#### INFORMATION SHOWN:
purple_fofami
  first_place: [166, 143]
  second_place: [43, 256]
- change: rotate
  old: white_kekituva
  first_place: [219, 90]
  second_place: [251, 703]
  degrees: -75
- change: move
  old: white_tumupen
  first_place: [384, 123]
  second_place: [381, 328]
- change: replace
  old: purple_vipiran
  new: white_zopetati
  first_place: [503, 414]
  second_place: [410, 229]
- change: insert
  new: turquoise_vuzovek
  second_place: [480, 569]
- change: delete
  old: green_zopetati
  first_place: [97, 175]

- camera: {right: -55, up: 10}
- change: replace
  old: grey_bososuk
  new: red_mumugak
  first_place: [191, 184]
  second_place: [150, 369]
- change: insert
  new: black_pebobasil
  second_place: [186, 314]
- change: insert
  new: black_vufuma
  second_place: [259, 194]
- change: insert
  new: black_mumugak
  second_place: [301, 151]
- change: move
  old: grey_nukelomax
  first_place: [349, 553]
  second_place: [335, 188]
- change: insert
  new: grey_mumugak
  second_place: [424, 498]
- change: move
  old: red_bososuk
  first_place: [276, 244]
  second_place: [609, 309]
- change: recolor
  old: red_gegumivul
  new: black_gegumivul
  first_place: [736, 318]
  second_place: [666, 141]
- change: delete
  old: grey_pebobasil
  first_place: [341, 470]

#### WORK REQUIRED:
Above are the records; copy exactly the lines from the line with "new: red_mumugak" through the line with "new: black_mumugak", both included.

#### REPLY:
  new: red_mumugak
  first_place: [191, 184]
  second_place: [150, 369]
- change: insert
  new: black_pebobasil
  second_place: [186, 314]
- change: insert
  new: black_vufuma
  second_place: [259, 194]
- change: insert
  new: black_mumugak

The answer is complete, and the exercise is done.